- _DESCRIPTION OF THE TASK_
Print every line below exactly. Skip the pictures.

[Before-and-after change records]

[Start of Attachment]

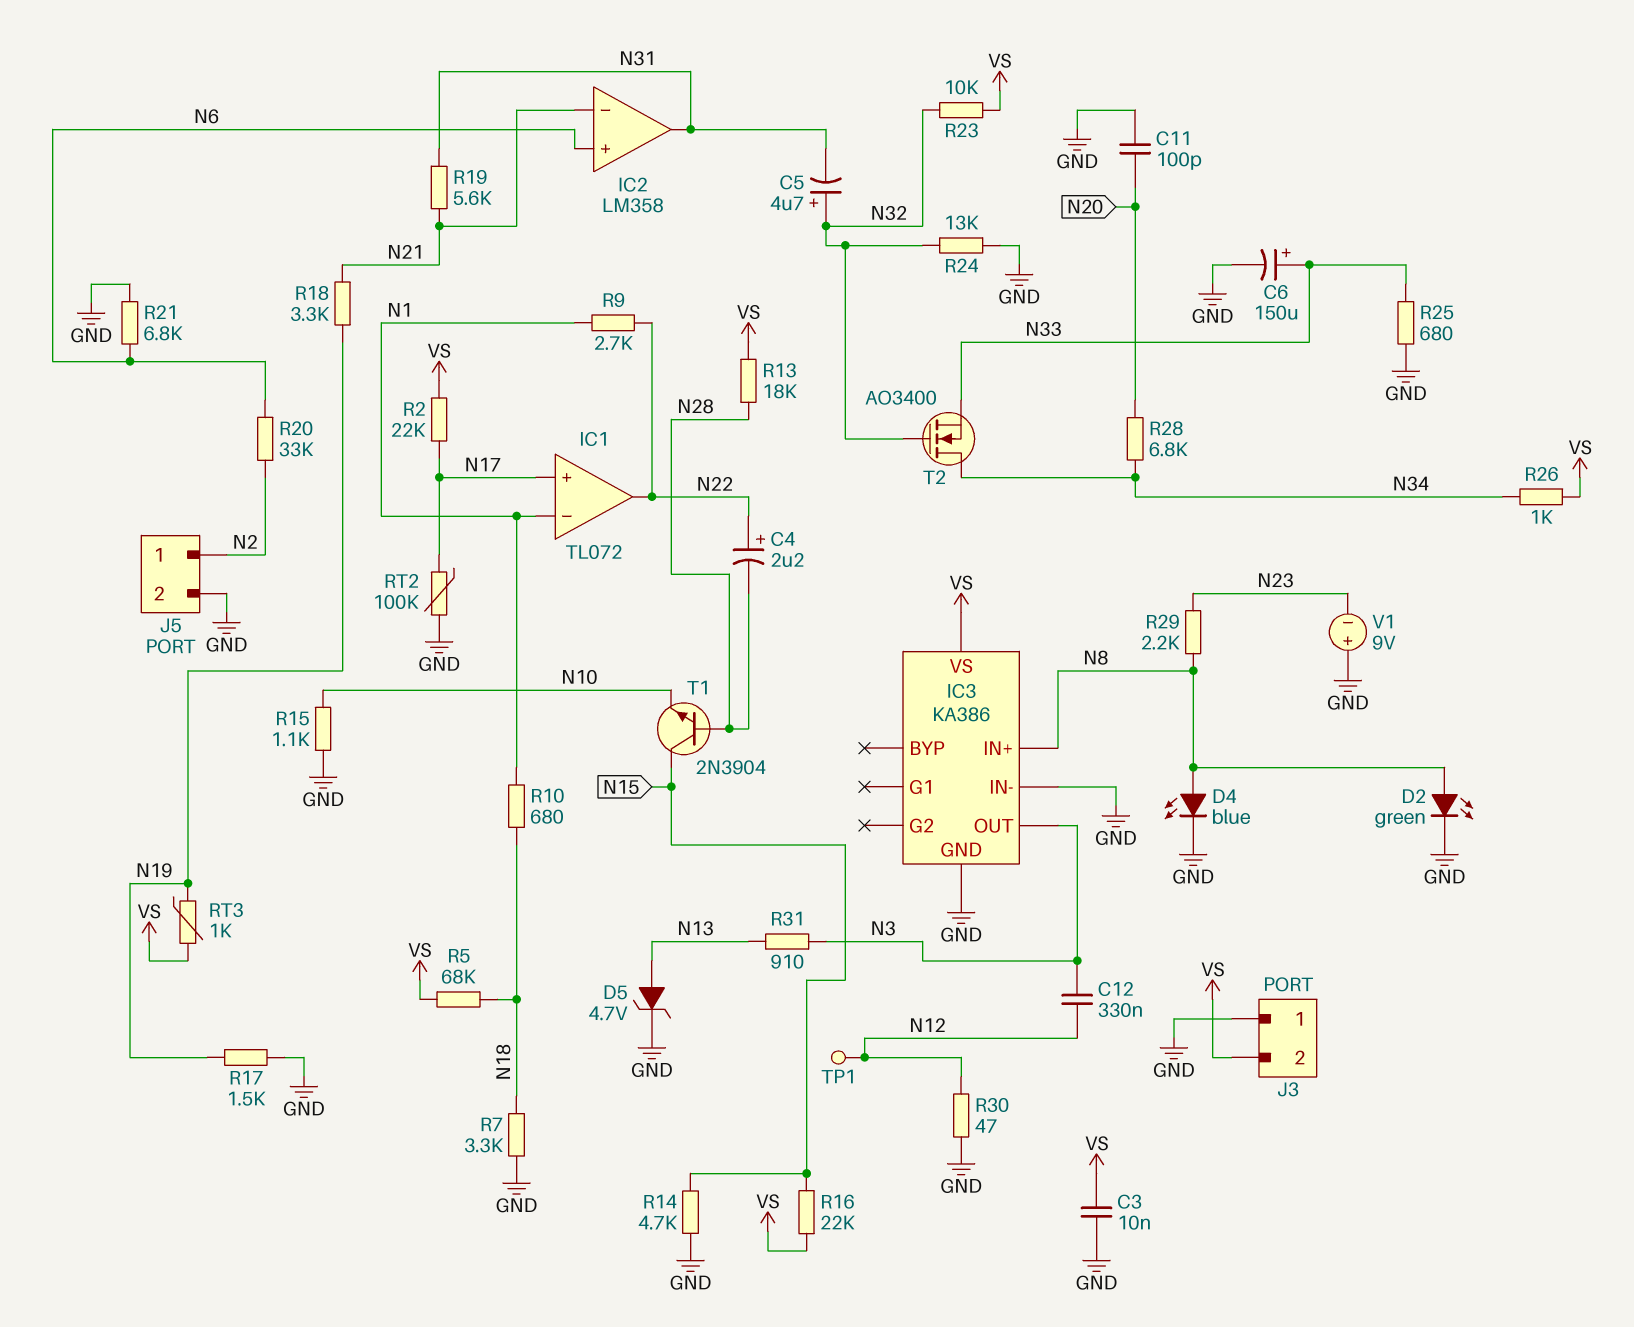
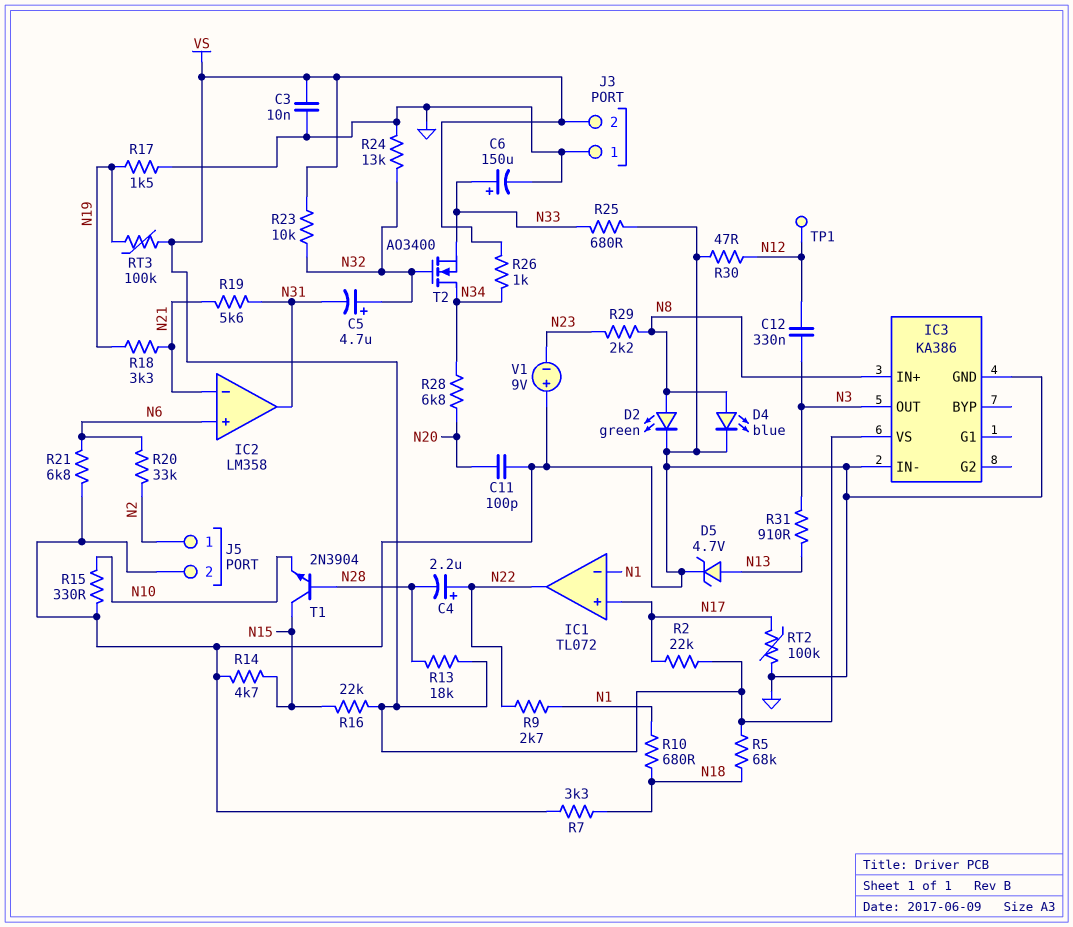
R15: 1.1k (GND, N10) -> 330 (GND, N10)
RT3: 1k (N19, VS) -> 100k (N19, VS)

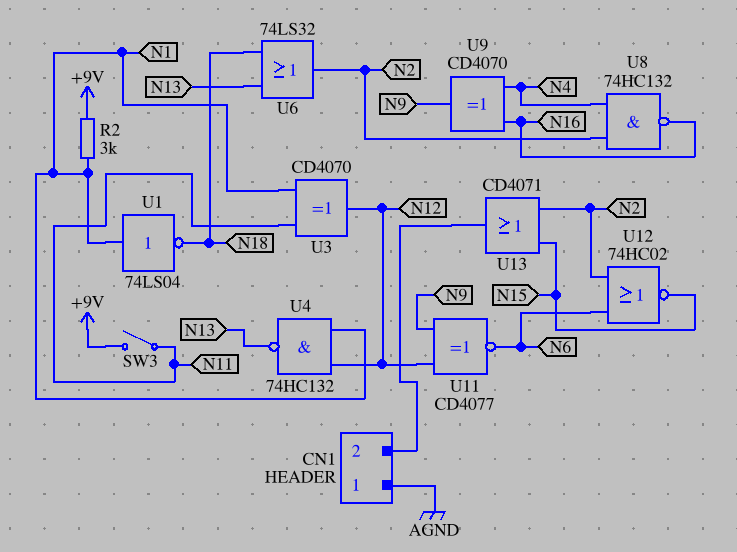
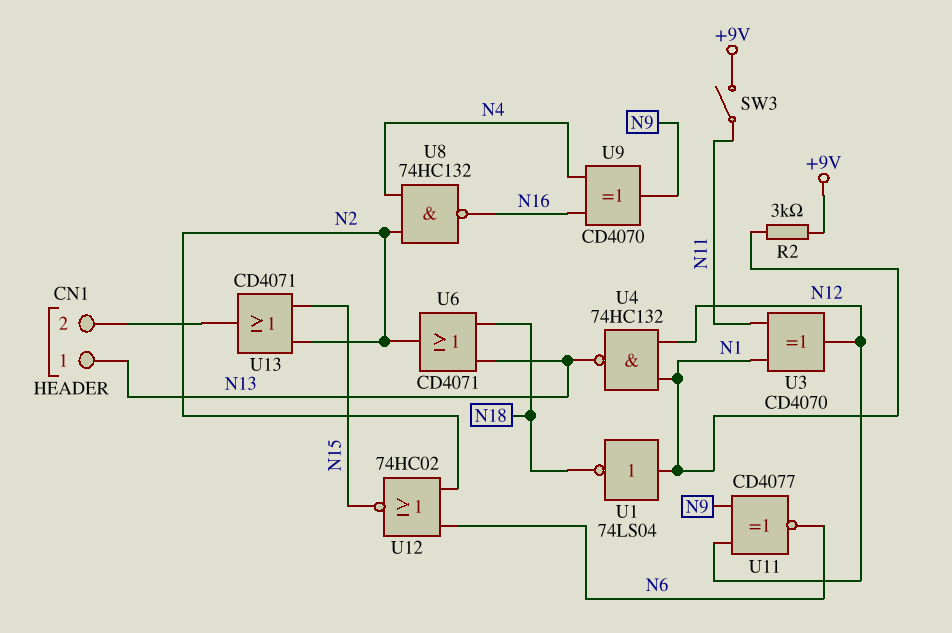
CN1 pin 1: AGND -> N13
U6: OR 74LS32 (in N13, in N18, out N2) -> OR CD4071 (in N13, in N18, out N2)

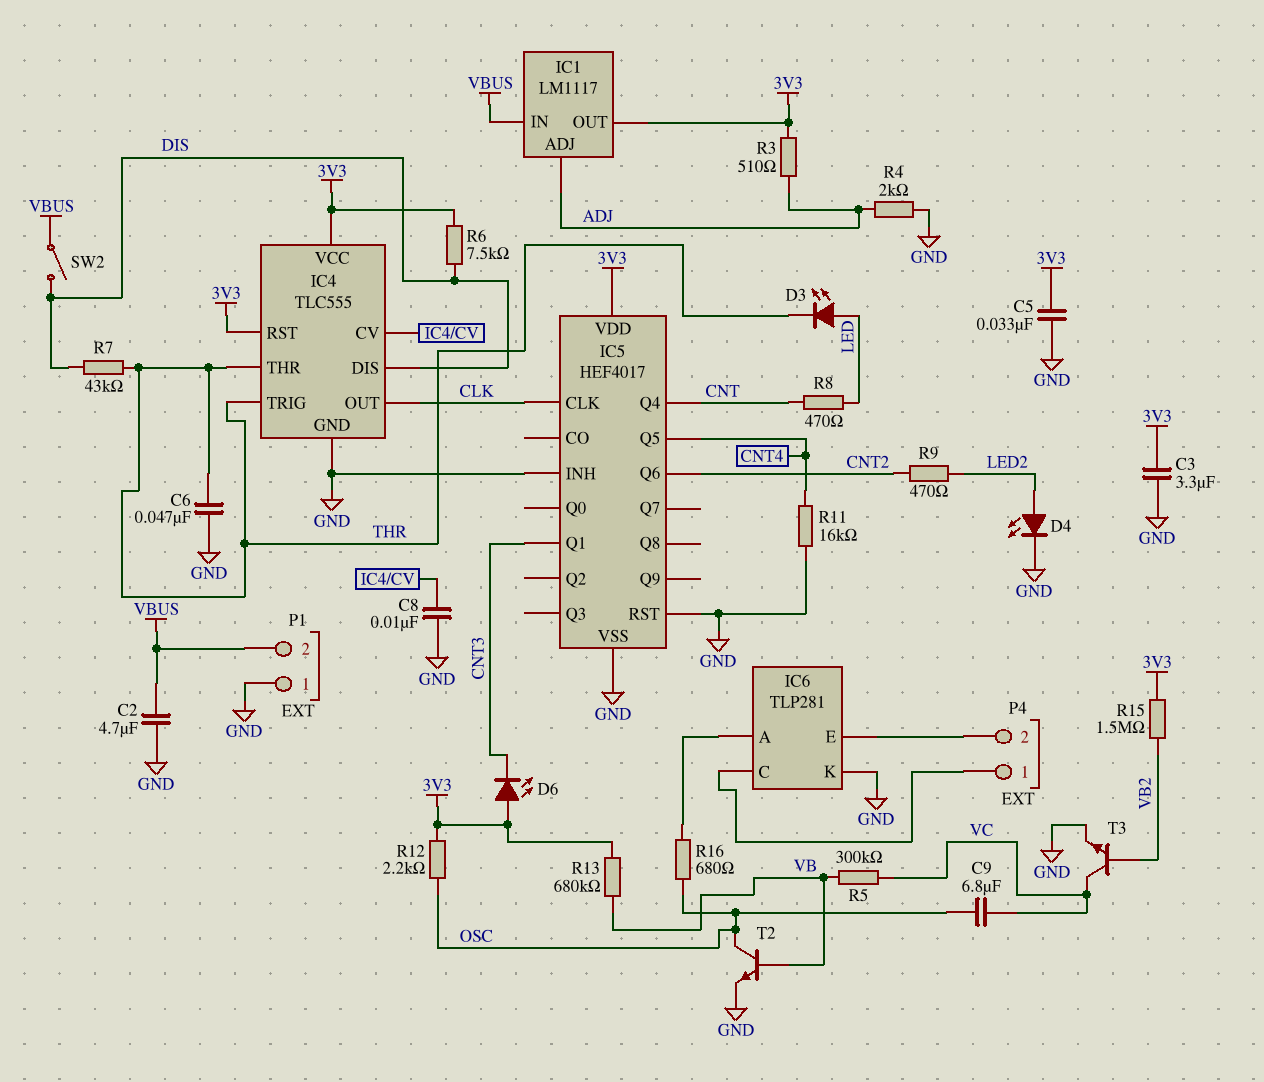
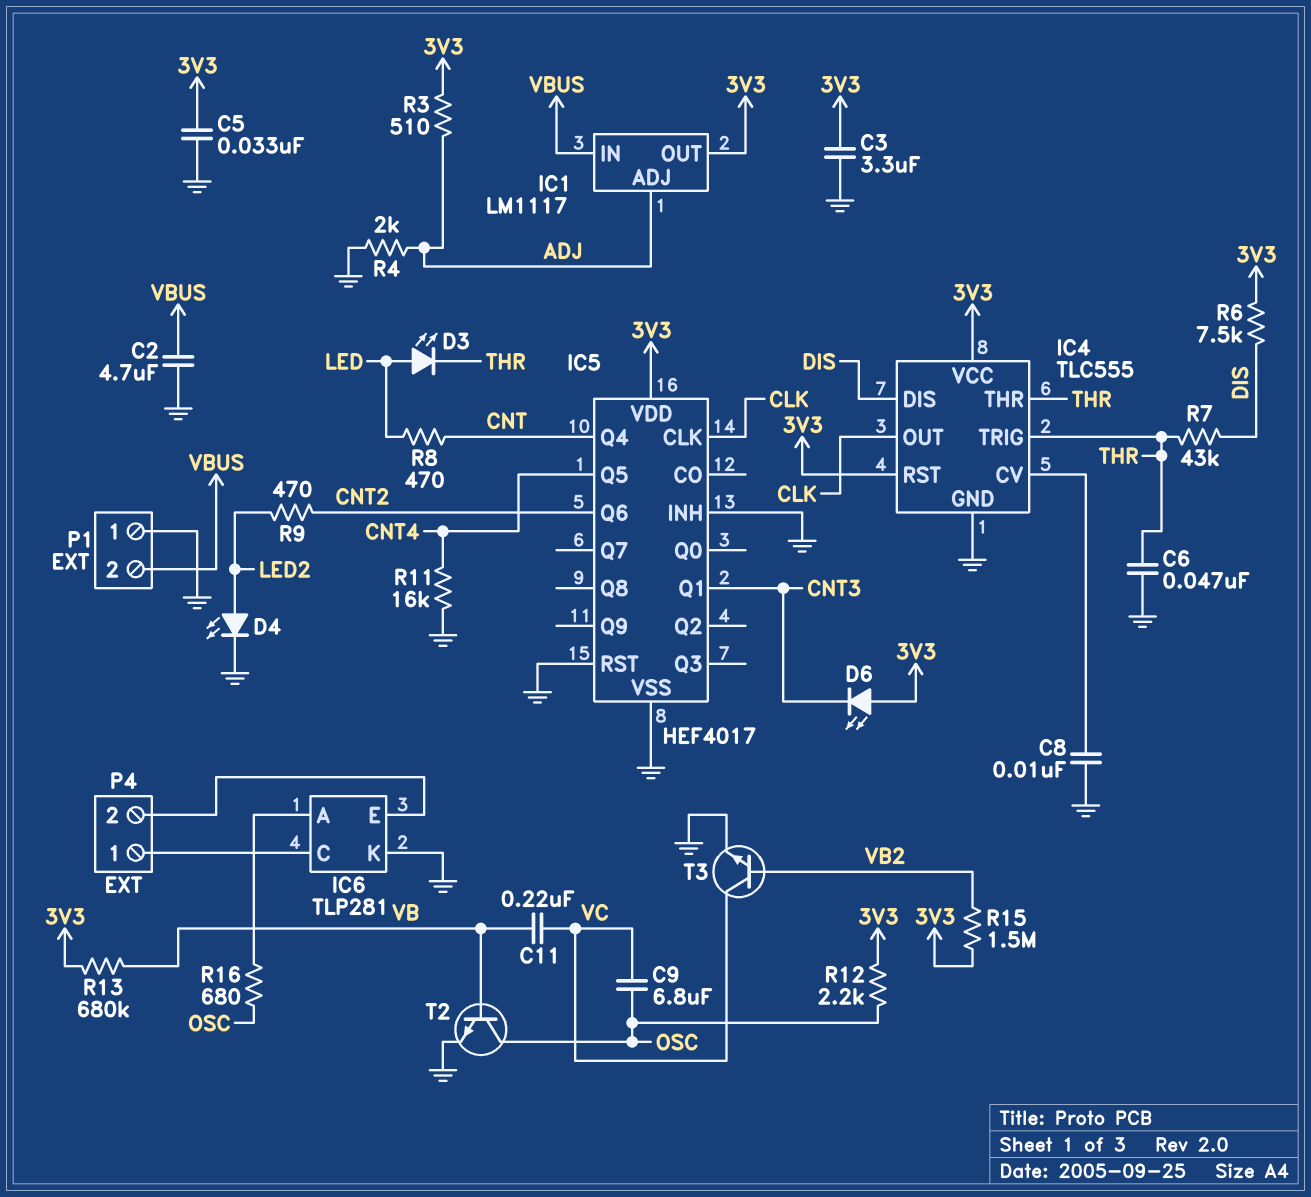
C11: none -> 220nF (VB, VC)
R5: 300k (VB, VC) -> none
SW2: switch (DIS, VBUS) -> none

[End of Attachment]

- _PROBLEM SOLUTION_
R15: 1.1k (GND, N10) -> 330 (GND, N10)
RT3: 1k (N19, VS) -> 100k (N19, VS)

CN1 pin 1: AGND -> N13
U6: OR 74LS32 (in N13, in N18, out N2) -> OR CD4071 (in N13, in N18, out N2)

C11: none -> 220nF (VB, VC)
R5: 300k (VB, VC) -> none
SW2: switch (DIS, VBUS) -> none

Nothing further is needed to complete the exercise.